§ **Opis zadania**
Wypisz z poniższych rekordów każdy wiersz, w którym pojawia się ciąg „kern”. Liczy się wielkość liter.

§ **Rekordy do zadania**
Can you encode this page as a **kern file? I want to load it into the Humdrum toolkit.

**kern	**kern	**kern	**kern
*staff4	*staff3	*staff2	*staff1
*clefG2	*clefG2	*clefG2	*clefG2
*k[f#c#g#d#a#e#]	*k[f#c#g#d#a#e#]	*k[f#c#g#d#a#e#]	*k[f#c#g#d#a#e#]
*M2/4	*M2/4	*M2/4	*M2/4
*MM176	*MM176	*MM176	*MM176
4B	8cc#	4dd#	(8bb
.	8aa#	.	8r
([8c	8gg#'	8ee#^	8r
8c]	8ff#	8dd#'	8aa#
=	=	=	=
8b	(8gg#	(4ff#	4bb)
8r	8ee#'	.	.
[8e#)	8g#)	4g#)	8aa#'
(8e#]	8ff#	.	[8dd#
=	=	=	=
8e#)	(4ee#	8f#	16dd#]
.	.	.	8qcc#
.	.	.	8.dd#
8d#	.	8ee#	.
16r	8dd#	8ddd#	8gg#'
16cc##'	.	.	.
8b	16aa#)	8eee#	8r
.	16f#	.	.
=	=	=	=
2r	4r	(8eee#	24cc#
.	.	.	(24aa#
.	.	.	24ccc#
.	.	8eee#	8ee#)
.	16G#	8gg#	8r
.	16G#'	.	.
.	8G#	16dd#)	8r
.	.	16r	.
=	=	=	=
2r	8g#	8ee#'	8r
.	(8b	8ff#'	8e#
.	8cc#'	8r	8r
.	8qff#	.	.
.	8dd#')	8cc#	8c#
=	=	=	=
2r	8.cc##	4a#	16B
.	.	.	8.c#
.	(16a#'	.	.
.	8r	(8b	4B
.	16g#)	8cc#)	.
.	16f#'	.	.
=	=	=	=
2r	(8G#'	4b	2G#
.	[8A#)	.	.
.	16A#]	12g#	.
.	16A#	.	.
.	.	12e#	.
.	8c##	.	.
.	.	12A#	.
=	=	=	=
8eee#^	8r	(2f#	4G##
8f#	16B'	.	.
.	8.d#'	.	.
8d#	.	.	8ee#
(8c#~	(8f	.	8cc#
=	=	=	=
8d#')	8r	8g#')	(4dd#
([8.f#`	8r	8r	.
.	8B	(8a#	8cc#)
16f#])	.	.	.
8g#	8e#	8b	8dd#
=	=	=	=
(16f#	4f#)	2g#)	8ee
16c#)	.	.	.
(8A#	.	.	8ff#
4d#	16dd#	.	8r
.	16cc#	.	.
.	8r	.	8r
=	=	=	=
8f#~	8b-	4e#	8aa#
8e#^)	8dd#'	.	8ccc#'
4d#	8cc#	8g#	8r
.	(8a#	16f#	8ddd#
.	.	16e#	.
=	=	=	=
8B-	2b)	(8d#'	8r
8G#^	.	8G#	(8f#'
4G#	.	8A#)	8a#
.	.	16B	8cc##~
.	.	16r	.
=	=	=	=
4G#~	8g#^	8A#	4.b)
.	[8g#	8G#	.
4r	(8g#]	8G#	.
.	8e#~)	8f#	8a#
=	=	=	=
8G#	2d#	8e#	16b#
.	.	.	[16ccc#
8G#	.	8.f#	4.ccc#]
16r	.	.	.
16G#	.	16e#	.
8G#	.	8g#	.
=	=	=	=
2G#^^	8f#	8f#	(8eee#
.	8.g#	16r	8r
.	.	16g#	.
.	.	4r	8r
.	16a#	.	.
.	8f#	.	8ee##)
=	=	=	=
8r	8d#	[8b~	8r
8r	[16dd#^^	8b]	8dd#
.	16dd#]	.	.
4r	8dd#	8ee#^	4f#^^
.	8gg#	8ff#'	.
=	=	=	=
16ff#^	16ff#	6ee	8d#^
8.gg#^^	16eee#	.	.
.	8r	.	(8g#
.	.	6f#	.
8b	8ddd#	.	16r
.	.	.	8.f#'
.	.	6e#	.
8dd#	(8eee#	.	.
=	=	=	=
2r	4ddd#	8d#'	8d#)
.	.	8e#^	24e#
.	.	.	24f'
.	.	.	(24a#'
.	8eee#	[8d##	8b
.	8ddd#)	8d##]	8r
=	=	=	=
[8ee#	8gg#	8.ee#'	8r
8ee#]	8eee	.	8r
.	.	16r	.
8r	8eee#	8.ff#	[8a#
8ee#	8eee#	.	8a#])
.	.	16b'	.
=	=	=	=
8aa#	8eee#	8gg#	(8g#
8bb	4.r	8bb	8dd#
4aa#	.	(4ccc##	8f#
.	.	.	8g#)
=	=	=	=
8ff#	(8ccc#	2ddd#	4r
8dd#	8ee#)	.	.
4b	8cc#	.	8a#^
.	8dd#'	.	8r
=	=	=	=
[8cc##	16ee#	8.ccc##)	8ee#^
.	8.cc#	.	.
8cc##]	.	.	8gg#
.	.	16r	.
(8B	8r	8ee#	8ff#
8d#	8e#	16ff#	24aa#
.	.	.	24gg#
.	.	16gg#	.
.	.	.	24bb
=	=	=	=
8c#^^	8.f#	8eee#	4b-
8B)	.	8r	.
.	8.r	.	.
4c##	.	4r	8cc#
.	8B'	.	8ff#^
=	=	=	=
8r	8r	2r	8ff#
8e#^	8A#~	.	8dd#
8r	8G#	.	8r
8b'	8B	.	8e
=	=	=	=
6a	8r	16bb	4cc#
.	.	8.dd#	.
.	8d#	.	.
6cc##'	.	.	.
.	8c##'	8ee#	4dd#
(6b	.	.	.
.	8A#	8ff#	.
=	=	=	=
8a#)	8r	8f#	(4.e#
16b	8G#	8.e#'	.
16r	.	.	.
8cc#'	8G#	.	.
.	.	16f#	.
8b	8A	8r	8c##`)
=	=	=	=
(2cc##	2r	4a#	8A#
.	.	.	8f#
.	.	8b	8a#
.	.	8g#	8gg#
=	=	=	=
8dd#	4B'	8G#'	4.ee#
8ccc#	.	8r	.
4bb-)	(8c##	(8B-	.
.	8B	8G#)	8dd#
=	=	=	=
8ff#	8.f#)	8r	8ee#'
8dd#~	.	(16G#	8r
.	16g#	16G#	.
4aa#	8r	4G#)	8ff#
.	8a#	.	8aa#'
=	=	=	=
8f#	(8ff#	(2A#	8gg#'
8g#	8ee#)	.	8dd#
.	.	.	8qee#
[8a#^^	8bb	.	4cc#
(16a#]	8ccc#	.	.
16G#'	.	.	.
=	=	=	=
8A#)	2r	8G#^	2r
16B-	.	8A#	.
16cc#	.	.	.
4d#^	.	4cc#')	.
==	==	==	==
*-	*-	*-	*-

§ **Wynik zadania**
Can you encode this page as a **kern file? I want to load it into the Humdrum toolkit.
**kern	**kern	**kern	**kern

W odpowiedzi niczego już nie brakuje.